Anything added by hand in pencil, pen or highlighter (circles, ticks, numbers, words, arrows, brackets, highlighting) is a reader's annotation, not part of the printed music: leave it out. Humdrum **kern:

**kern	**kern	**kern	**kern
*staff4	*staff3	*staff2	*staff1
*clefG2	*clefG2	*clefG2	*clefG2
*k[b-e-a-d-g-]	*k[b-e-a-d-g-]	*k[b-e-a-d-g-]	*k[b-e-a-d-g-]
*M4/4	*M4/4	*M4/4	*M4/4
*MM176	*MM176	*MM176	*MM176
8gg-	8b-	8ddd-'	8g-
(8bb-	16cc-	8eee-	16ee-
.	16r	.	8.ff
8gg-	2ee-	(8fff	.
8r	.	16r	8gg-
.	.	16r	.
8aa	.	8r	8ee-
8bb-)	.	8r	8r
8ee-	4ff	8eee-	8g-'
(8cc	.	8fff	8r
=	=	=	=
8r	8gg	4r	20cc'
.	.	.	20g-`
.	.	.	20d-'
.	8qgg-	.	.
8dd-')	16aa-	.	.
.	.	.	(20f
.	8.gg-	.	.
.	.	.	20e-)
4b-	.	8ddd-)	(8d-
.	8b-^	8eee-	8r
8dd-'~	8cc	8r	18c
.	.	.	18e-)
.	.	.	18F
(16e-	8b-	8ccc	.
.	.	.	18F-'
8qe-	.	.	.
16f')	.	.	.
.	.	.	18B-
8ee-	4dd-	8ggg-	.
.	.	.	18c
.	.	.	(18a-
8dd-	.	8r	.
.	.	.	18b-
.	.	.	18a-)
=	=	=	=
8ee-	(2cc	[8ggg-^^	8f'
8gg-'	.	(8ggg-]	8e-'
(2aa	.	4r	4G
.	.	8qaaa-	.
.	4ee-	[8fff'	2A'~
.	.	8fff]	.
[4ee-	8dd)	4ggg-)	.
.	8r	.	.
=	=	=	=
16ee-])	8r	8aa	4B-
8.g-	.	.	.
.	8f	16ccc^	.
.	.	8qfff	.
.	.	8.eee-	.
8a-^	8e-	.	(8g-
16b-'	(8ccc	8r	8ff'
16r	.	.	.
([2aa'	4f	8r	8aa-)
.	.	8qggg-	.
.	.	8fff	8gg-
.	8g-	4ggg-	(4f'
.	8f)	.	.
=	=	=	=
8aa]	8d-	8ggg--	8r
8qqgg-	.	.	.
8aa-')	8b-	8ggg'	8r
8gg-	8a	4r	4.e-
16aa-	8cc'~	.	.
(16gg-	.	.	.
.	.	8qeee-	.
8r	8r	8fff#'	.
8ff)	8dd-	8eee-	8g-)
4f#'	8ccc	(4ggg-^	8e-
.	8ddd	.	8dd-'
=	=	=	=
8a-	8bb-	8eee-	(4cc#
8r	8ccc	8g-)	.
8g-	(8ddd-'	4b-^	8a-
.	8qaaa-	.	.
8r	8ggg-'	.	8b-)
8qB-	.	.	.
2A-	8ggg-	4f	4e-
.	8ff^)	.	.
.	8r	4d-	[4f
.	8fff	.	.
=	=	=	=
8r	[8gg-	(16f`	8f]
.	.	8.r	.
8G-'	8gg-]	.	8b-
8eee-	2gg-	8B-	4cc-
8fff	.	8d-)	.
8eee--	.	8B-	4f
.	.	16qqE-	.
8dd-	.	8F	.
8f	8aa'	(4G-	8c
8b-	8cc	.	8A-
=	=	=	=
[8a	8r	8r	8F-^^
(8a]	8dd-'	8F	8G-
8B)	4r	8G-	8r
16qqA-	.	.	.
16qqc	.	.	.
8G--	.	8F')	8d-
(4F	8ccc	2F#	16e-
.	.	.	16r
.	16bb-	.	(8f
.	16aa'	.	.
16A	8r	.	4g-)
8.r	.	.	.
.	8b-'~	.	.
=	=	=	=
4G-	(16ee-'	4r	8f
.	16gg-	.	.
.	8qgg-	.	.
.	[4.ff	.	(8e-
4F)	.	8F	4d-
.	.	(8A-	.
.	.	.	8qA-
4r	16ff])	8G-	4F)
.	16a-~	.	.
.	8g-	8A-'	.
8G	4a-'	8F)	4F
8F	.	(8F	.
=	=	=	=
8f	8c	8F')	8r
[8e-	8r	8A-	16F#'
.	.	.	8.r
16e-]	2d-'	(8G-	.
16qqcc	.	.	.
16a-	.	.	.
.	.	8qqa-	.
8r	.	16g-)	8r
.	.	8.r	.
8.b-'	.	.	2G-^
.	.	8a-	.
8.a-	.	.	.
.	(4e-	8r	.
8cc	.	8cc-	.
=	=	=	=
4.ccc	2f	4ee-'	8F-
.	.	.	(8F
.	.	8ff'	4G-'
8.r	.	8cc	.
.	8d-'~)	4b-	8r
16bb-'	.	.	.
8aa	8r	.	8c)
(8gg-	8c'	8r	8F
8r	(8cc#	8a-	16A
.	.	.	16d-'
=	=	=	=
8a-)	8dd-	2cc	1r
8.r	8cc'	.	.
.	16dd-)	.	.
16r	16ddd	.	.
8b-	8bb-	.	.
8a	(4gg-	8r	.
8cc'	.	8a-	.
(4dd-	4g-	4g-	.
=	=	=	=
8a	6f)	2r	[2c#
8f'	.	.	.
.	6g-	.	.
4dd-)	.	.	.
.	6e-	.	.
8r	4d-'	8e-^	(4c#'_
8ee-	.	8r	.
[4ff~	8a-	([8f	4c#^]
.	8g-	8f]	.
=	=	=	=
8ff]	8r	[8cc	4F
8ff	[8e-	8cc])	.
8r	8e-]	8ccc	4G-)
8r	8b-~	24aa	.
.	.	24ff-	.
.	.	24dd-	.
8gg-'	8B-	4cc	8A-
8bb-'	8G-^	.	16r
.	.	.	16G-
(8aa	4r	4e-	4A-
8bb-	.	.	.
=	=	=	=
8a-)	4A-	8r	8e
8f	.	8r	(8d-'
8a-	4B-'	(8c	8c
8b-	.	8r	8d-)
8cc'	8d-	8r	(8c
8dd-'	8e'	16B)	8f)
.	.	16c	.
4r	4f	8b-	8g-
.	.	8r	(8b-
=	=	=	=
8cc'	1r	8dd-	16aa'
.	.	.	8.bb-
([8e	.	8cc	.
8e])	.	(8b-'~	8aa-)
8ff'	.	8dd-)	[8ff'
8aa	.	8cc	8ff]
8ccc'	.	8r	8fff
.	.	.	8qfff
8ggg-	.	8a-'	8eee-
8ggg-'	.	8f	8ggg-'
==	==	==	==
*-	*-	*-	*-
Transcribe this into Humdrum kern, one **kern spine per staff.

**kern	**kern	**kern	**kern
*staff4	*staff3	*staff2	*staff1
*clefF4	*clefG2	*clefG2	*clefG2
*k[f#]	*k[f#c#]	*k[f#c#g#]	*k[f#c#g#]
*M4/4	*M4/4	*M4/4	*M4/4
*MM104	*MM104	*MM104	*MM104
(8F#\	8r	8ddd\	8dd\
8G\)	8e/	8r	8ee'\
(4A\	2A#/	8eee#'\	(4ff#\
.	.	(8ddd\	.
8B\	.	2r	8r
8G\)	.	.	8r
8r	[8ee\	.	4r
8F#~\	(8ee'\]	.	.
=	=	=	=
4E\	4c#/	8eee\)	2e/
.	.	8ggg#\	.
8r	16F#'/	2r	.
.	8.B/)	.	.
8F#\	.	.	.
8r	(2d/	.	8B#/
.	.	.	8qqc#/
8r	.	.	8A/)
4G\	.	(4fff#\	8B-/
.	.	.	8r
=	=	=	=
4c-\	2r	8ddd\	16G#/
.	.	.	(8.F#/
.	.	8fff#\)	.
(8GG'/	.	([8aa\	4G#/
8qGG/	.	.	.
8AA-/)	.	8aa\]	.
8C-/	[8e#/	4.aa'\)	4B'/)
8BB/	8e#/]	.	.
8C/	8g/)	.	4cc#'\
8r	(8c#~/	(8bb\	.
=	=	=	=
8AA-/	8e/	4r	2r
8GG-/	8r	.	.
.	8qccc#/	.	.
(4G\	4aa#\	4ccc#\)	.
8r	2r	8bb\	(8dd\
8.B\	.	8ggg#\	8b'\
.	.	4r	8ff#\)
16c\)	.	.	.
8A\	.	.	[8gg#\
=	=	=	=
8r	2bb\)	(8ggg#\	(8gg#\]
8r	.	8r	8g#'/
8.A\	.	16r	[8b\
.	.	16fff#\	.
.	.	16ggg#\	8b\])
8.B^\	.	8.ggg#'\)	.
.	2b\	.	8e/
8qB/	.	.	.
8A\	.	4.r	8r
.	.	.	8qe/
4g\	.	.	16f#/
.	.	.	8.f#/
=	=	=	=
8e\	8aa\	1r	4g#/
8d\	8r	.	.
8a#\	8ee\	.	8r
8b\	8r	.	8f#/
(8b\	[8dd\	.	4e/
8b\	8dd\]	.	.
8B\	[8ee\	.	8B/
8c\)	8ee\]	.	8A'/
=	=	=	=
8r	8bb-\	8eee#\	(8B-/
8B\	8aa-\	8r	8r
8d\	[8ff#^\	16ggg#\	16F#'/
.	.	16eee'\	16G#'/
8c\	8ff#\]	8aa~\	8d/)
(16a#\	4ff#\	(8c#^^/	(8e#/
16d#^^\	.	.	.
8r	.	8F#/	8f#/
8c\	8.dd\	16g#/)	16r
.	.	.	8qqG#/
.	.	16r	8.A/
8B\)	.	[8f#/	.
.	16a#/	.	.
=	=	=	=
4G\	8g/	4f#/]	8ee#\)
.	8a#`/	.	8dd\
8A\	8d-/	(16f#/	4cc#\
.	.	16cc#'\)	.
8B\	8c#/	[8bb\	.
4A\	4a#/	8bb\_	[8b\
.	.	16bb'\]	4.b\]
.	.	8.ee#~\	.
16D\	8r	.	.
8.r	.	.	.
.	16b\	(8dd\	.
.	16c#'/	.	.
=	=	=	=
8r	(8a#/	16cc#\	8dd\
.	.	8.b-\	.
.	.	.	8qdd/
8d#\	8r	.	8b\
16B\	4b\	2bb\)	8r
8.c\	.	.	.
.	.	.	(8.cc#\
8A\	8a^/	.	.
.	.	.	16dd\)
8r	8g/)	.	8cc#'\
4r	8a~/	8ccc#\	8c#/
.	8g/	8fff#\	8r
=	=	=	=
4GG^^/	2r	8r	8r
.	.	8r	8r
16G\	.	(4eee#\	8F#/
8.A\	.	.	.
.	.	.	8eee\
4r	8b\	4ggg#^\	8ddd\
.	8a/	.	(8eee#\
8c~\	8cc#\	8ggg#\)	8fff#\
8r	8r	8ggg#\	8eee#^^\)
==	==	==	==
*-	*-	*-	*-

————————

**WORK TO DO**. Which lines in the material above contain the string "kern"? Locate them and copy each one in full.

**RESULT OF THIS EXERCISE**.
Anything added by hand in pencil, pen or highlighter (circles, ticks, numbers, words, arrows, brackets, highlighting) is a reader's annotation, not part of the printed music: leave it out. Humdrum **kern:
**kern	**kern	**kern	**kern
Transcribe this into Humdrum kern, one **kern spine per staff.
**kern	**kern	**kern	**kern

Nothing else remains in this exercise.